Hunt through the lines below for the string "pawn" and copy each one that has it.

Items from a data source:
********************

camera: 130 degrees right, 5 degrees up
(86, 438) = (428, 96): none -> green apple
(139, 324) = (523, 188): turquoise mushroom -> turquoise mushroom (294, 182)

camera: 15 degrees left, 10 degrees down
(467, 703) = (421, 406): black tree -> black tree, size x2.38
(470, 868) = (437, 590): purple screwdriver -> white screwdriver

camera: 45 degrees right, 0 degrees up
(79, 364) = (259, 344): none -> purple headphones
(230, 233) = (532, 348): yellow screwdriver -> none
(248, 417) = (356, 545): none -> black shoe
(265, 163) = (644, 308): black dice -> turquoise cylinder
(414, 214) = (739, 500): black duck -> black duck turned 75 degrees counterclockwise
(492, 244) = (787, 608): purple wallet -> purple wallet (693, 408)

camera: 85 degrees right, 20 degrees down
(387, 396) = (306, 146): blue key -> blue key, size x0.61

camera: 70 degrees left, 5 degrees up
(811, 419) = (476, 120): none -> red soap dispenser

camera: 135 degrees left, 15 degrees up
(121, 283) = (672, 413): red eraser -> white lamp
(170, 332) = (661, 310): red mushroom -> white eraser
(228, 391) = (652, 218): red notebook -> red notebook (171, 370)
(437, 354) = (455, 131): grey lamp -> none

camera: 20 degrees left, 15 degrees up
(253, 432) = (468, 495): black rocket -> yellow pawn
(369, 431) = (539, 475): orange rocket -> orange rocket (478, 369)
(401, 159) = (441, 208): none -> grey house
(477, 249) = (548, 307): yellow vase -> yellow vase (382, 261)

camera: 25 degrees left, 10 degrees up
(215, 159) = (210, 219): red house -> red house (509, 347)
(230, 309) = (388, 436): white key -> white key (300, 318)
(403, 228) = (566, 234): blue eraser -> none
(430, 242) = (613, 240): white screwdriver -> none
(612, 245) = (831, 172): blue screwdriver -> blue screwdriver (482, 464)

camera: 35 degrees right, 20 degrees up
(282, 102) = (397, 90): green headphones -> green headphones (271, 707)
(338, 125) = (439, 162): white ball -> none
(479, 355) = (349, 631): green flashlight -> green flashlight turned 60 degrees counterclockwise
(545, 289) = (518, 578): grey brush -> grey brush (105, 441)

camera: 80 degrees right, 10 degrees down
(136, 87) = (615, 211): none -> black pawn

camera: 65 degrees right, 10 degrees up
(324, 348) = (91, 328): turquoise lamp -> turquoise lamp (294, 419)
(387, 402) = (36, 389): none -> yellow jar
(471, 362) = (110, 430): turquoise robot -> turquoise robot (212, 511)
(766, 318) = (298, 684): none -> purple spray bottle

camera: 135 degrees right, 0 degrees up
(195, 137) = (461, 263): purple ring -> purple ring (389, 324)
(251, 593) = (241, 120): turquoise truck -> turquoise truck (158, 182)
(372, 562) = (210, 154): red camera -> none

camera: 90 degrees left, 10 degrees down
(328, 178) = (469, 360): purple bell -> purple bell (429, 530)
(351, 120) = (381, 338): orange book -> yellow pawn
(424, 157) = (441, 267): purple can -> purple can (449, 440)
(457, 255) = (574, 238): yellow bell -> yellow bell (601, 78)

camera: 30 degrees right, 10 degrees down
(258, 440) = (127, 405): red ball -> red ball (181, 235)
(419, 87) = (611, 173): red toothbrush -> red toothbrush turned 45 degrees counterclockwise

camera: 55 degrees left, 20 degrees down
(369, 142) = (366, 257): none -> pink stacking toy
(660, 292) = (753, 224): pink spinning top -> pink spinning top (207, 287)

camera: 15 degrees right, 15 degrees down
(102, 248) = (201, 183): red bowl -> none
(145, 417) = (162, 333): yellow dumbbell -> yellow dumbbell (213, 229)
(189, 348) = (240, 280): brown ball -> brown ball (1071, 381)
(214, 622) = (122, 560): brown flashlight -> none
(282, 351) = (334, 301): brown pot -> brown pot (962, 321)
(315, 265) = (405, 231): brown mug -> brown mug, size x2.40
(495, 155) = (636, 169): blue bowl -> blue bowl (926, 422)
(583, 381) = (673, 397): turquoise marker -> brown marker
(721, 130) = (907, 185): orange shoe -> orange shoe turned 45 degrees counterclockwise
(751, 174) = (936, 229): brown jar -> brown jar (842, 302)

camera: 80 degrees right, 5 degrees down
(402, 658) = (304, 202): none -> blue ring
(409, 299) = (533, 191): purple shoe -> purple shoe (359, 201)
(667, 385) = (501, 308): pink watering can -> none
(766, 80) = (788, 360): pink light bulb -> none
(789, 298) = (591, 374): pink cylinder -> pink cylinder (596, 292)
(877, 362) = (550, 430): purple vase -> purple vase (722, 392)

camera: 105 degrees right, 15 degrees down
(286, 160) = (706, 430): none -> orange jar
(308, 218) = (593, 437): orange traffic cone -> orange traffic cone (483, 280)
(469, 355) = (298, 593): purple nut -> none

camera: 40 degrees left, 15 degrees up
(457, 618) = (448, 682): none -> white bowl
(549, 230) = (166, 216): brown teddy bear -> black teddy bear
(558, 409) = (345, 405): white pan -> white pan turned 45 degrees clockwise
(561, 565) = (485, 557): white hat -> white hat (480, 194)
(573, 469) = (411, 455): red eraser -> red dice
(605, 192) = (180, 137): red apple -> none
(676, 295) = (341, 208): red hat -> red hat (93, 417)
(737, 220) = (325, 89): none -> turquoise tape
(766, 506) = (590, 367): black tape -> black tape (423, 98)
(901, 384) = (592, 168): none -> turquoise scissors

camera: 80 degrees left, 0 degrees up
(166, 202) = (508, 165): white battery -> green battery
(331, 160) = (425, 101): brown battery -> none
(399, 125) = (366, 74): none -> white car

********************

• _Output below_
(253, 432) = (468, 495): black rocket -> yellow pawn
(136, 87) = (615, 211): none -> black pawn
(351, 120) = (381, 338): orange book -> yellow pawn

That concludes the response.